● **AVAILABLE DATA**:
********************

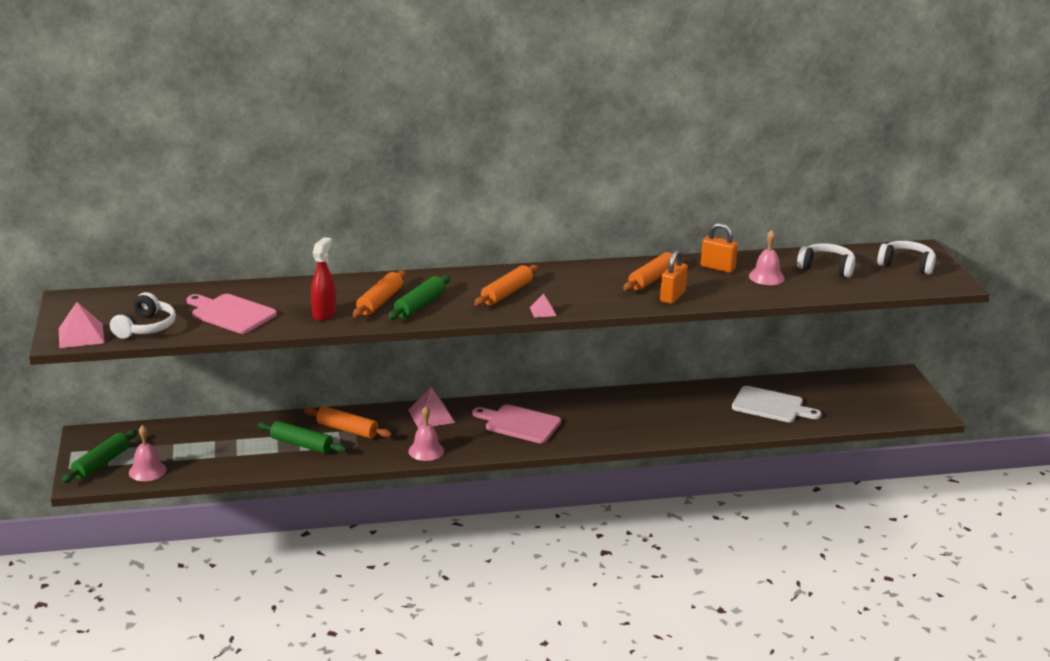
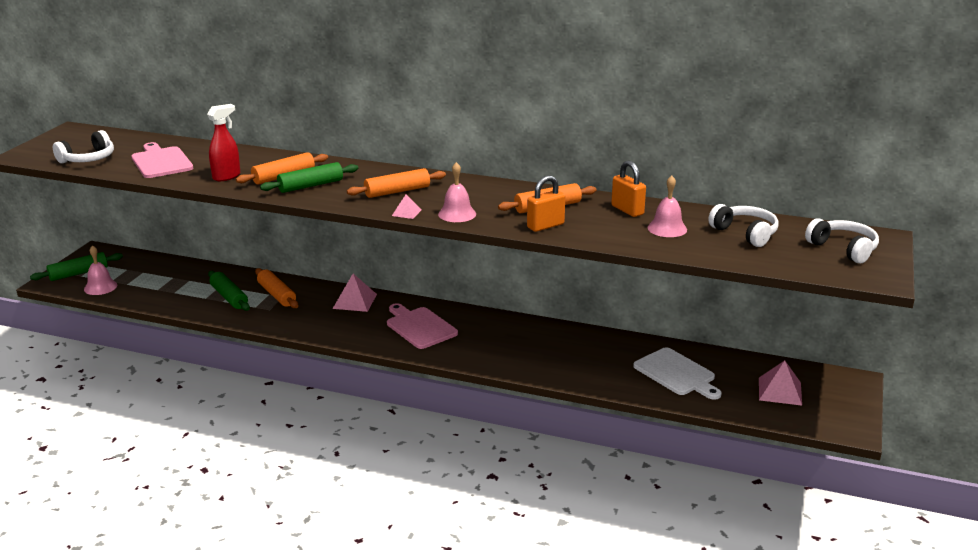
camera: 30 degrees right, 0 degrees up
(81, 335) = (38, 155): pink pyramid -> pink pyramid (780, 391)
(426, 451) = (316, 328): pink bell -> pink bell (457, 214)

********************

● **TASK PROMPT**: Your reply should consist of the data, transcribed exactly, and should hold no pictures.

● **RESULT**:
camera: 30 degrees right, 0 degrees up
(81, 335) = (38, 155): pink pyramid -> pink pyramid (780, 391)
(426, 451) = (316, 328): pink bell -> pink bell (457, 214)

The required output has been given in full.